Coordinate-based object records

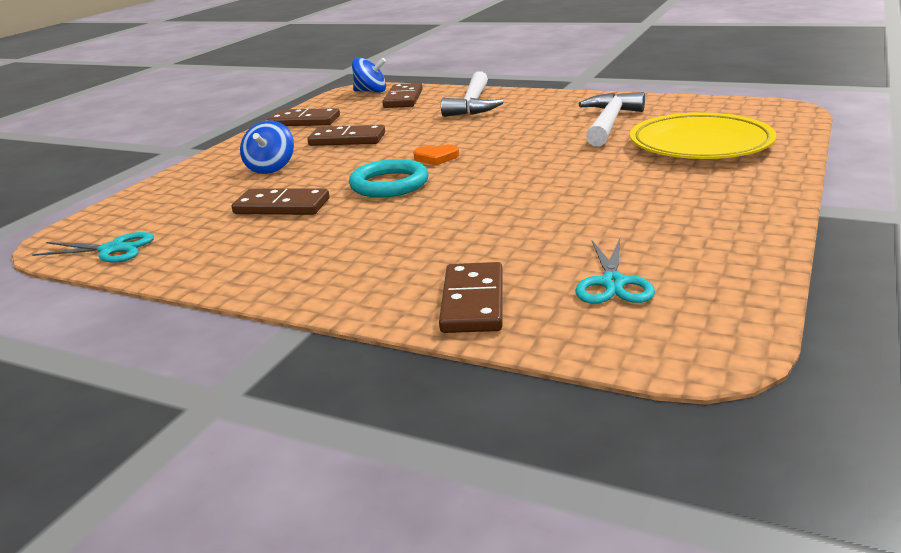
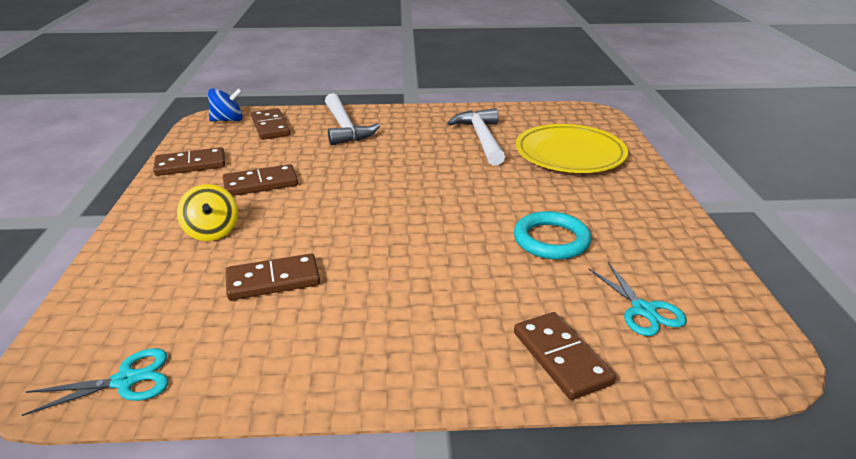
camera: 30 degrees left, 5 degrees up
(271, 168) = (212, 231): blue spinning top -> yellow spinning top
(389, 184) = (357, 234): turquoise ring -> turquoise ring (551, 240)
(436, 158) = (371, 195): orange heart -> none

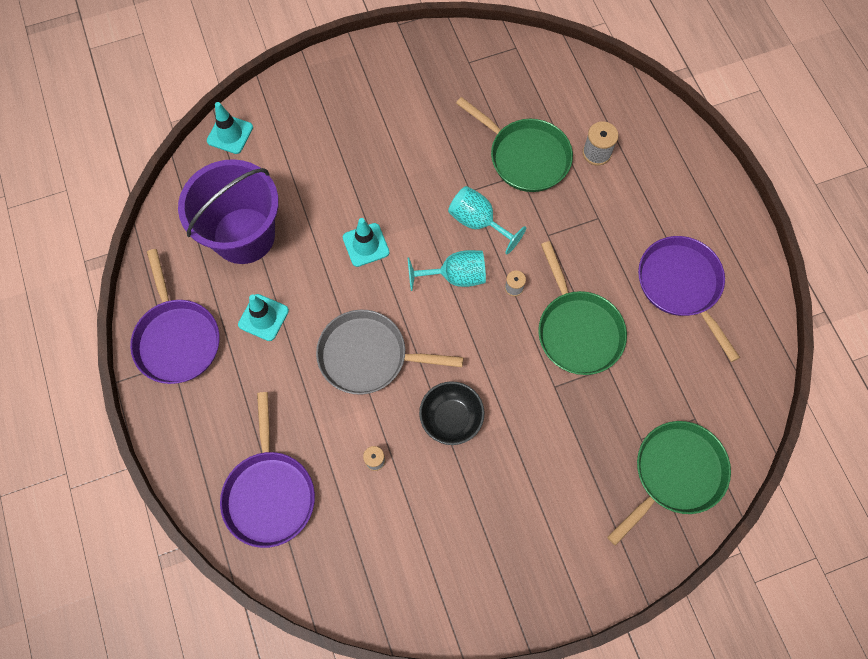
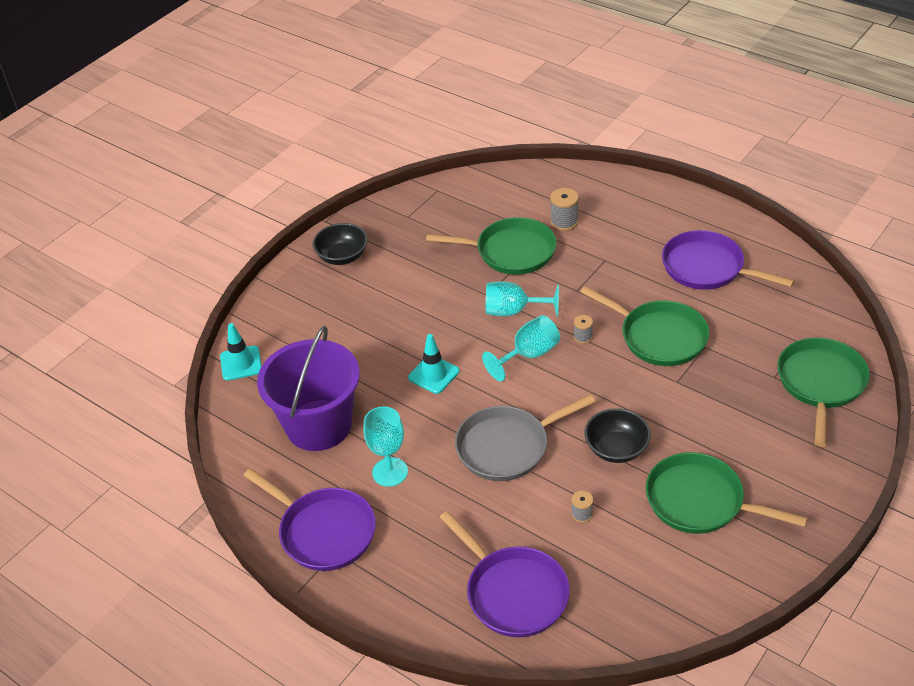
camera: 30 degrees left, 25 degrees down
(263, 317) = (390, 472): turquoise traffic cone -> turquoise goblet
(384, 72) = (342, 256): none -> black bowl
(476, 515) = (700, 501): none -> green pan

== EXERCISE AIM ==
Please copy every record above exactly, but leave the pictures out.

== RESULT FOR THIS TASK ==
camera: 30 degrees left, 5 degrees up
(271, 168) = (212, 231): blue spinning top -> yellow spinning top
(389, 184) = (357, 234): turquoise ring -> turquoise ring (551, 240)
(436, 158) = (371, 195): orange heart -> none

camera: 30 degrees left, 25 degrees down
(263, 317) = (390, 472): turquoise traffic cone -> turquoise goblet
(384, 72) = (342, 256): none -> black bowl
(476, 515) = (700, 501): none -> green pan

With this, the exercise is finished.